> **WORK ORDER**: Return the lines below that contain "none".

> **DATA FOR REVIEW**:
◆ ◆ ◆

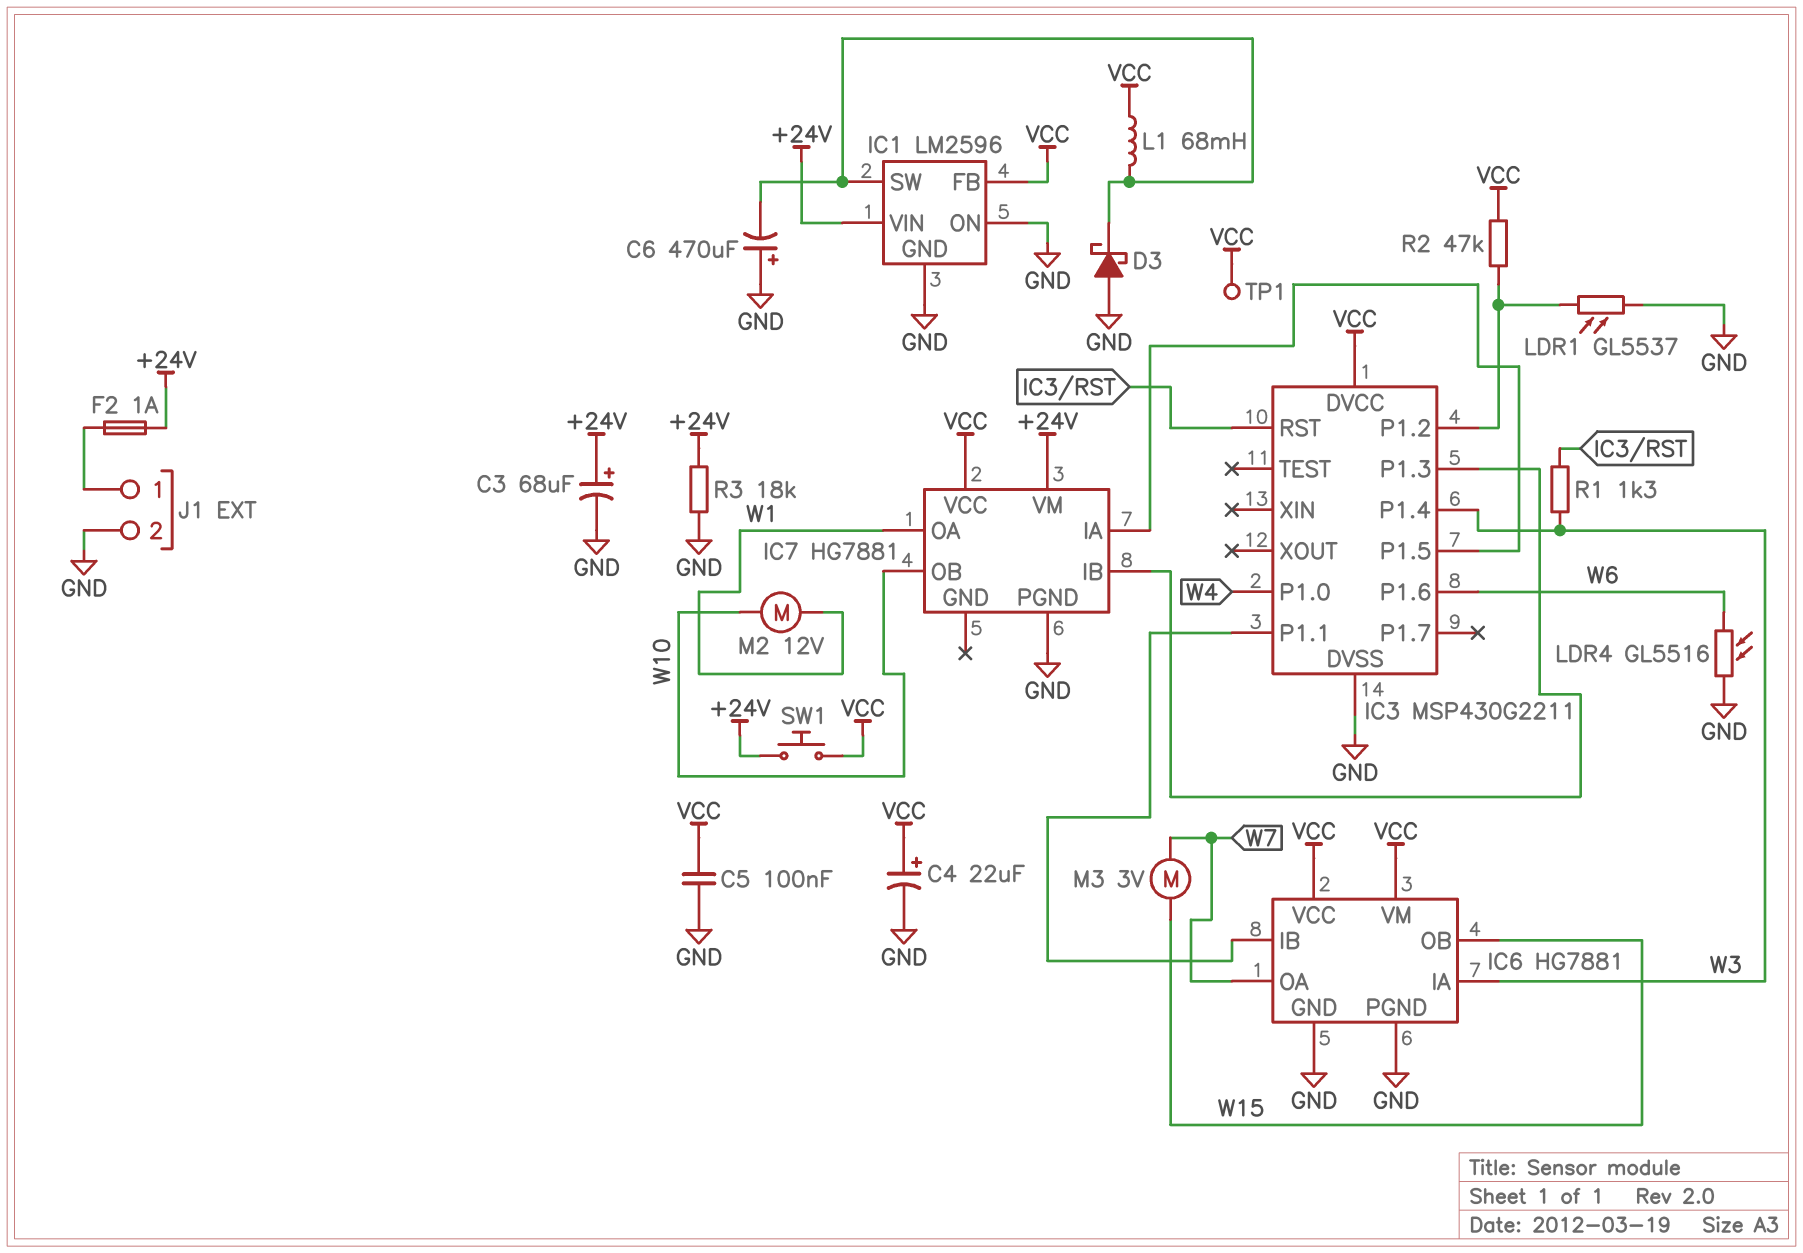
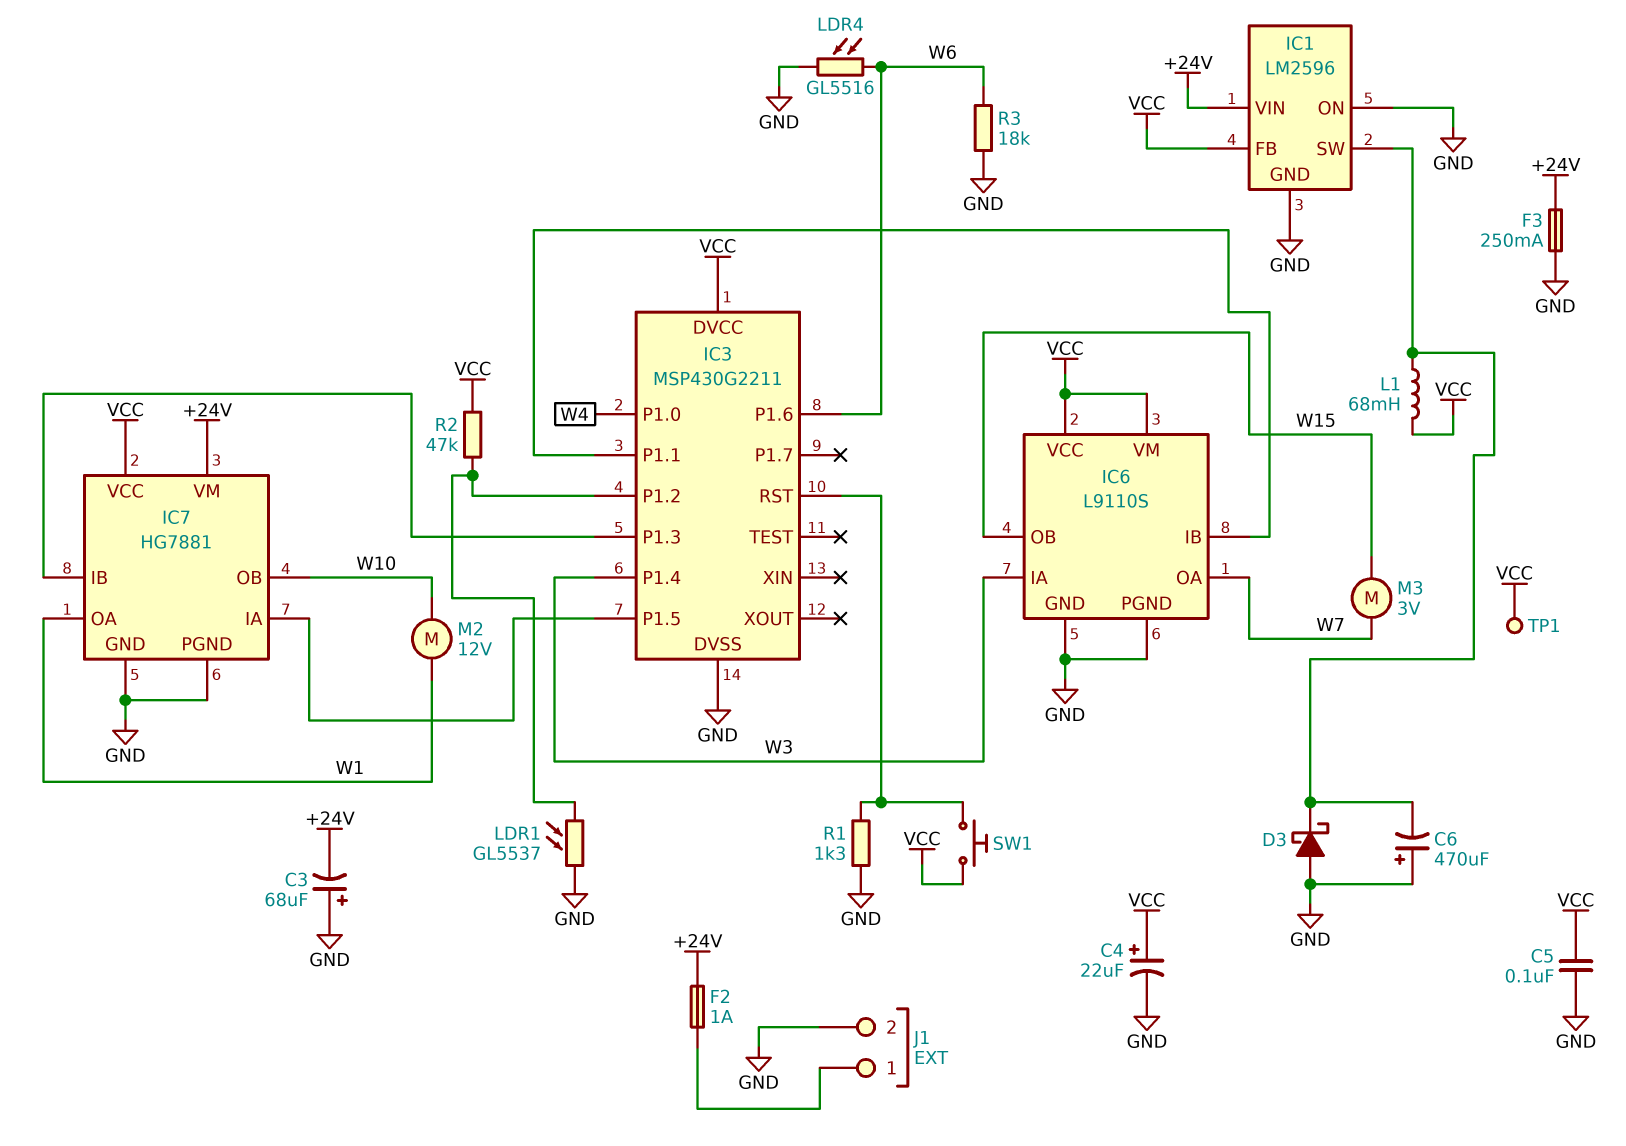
C3: 68uF (plus +24V, minus GND) -> 68uF (plus GND, minus +24V)
F3: none -> 250mA (+24V, GND)
IC6: HG7881 -> L9110S
IC7 pin GND: none -> GND
R1: 1.3k (IC3/RST, W3) -> 1.3k (GND, IC3/RST)
R3: 18k (+24V, GND) -> 18k (GND, W6)
SW1: button (+24V, VCC) -> button (IC3/RST, VCC)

◆ ◆ ◆

> **TASK OUTPUT**:
F3: none -> 250mA (+24V, GND)
IC7 pin GND: none -> GND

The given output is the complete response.